EXERCISE PROMPT: Produce as output only the lines below starting at the line with "J6 pin 3: COM -> +3V3" and continuing through the line with "LS2: speaker 16R", each one exactly as written.

━━━━

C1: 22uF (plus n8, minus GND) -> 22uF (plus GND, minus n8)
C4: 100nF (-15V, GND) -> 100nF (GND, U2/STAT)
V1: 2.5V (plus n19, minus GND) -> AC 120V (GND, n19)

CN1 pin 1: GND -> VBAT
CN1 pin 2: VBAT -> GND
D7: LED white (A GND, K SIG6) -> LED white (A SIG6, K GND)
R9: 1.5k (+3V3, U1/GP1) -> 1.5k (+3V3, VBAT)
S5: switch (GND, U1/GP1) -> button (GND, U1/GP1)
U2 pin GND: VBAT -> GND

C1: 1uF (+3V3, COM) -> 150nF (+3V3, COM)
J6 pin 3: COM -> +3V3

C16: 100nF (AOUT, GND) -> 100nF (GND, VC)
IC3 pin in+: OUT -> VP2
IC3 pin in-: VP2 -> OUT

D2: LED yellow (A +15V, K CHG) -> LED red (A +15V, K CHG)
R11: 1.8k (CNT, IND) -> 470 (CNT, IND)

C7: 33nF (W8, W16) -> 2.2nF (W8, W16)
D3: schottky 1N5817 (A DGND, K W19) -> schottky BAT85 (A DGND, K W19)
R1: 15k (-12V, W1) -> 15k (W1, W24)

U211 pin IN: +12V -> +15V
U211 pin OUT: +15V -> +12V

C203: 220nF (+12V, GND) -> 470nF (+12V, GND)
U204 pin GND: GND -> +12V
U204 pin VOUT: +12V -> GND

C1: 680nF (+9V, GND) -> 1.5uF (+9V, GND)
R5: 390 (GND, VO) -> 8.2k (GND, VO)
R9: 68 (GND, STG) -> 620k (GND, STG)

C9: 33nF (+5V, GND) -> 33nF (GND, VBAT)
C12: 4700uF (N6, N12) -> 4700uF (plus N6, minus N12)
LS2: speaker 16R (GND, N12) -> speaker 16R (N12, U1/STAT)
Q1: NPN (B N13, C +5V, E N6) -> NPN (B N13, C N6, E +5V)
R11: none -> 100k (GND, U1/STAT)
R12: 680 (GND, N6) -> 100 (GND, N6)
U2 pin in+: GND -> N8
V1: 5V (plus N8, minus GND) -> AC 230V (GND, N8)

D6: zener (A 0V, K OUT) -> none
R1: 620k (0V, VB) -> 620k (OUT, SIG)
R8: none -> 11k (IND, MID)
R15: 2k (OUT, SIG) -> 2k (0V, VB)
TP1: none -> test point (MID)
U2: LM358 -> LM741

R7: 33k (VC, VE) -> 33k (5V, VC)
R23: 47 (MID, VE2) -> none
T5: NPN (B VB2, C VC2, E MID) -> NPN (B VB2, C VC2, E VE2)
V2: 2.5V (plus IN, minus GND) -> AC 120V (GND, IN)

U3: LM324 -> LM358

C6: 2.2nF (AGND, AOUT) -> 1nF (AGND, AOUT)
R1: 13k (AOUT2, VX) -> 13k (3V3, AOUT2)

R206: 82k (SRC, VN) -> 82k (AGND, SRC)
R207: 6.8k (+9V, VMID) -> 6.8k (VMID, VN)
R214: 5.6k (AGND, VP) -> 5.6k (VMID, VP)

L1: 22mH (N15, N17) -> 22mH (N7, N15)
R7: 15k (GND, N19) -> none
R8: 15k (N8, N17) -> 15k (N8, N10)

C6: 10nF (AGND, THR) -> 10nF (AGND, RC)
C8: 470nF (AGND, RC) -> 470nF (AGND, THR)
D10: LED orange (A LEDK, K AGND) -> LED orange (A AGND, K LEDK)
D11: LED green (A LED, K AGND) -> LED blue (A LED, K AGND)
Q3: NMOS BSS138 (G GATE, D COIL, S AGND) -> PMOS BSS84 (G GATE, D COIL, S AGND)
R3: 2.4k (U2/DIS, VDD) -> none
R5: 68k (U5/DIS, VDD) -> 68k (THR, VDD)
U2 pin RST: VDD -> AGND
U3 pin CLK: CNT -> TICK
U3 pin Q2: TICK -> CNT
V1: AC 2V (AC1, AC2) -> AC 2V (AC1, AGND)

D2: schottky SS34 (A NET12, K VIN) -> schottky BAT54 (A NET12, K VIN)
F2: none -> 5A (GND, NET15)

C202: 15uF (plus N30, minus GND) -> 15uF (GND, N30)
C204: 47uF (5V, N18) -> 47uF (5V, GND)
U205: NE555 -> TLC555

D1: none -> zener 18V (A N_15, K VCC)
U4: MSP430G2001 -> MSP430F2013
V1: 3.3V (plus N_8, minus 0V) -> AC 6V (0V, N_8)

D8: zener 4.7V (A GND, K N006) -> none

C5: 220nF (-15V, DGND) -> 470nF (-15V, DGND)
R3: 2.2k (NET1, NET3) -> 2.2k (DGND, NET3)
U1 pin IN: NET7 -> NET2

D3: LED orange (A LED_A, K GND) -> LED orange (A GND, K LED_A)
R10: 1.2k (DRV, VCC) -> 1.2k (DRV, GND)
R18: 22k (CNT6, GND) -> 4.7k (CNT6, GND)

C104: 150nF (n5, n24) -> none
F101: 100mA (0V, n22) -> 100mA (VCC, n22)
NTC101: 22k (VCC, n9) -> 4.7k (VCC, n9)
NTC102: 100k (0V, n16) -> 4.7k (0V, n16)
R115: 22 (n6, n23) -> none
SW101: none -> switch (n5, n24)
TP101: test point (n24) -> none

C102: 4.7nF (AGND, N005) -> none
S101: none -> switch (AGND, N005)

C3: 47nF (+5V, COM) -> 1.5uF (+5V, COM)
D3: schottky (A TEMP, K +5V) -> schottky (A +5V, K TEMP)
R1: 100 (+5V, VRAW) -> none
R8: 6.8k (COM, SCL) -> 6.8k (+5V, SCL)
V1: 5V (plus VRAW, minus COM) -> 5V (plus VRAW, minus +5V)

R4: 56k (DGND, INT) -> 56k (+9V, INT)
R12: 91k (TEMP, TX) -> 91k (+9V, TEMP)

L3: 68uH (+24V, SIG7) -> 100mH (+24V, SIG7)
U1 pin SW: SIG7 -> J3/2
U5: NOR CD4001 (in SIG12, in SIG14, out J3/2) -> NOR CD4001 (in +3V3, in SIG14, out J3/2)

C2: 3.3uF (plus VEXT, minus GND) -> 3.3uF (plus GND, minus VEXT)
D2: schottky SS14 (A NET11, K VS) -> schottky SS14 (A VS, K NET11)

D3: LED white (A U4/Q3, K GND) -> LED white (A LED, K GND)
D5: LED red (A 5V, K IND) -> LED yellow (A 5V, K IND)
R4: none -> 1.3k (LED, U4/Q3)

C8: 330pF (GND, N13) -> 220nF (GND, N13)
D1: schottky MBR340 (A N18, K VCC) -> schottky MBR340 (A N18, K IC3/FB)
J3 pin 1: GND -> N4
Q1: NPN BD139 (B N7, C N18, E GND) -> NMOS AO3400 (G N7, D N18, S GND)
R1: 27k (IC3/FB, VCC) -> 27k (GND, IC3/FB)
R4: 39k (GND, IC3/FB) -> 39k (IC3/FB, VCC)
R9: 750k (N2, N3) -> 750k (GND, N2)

━━━━

TASK OUTPUT:
J6 pin 3: COM -> +3V3

C16: 100nF (AOUT, GND) -> 100nF (GND, VC)
IC3 pin in+: OUT -> VP2
IC3 pin in-: VP2 -> OUT

D2: LED yellow (A +15V, K CHG) -> LED red (A +15V, K CHG)
R11: 1.8k (CNT, IND) -> 470 (CNT, IND)

C7: 33nF (W8, W16) -> 2.2nF (W8, W16)
D3: schottky 1N5817 (A DGND, K W19) -> schottky BAT85 (A DGND, K W19)
R1: 15k (-12V, W1) -> 15k (W1, W24)

U211 pin IN: +12V -> +15V
U211 pin OUT: +15V -> +12V

C203: 220nF (+12V, GND) -> 470nF (+12V, GND)
U204 pin GND: GND -> +12V
U204 pin VOUT: +12V -> GND

C1: 680nF (+9V, GND) -> 1.5uF (+9V, GND)
R5: 390 (GND, VO) -> 8.2k (GND, VO)
R9: 68 (GND, STG) -> 620k (GND, STG)

C9: 33nF (+5V, GND) -> 33nF (GND, VBAT)
C12: 4700uF (N6, N12) -> 4700uF (plus N6, minus N12)
LS2: speaker 16R (GND, N12) -> speaker 16R (N12, U1/STAT)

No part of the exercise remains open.